_Task objective_. Gather all lines with "none" from the records.

Before-and-after object listings:
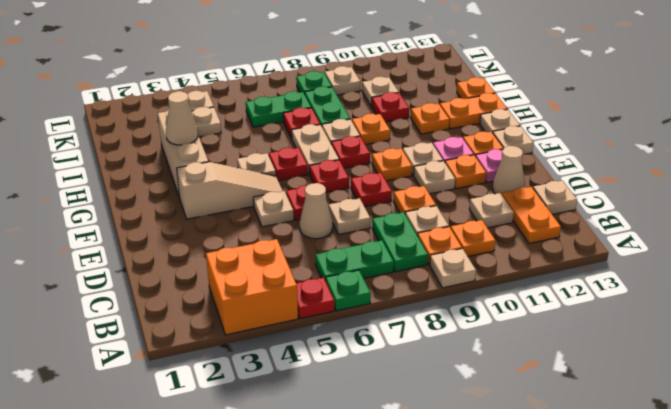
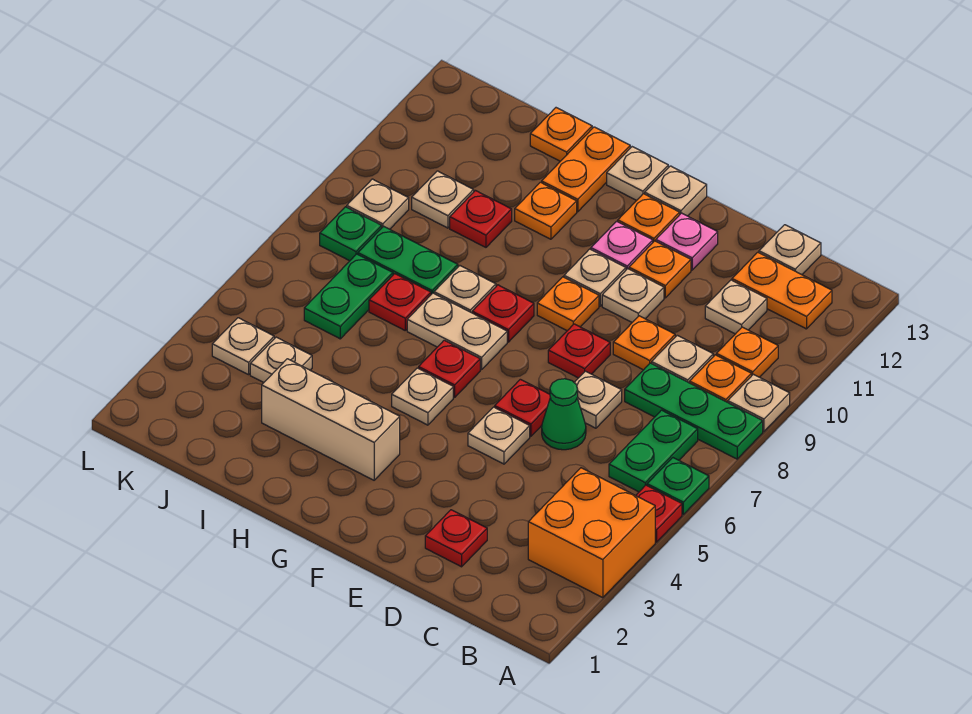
green plate B8:C8 level 1 -> green plate A8:C8 level 1
tan cone D6 level 1 -> green cone D6 level 1
tan cone D12 level 1 -> none
tan slope F3:F5 level 1 top 3 -> none
red plate F7 level 1 -> red plate D2 level 1
tan cone H3 level 2 -> none
orange plate H9 level 1 -> none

_Problem solution_.
tan cone D12 level 1 -> none
tan slope F3:F5 level 1 top 3 -> none
tan cone H3 level 2 -> none
orange plate H9 level 1 -> none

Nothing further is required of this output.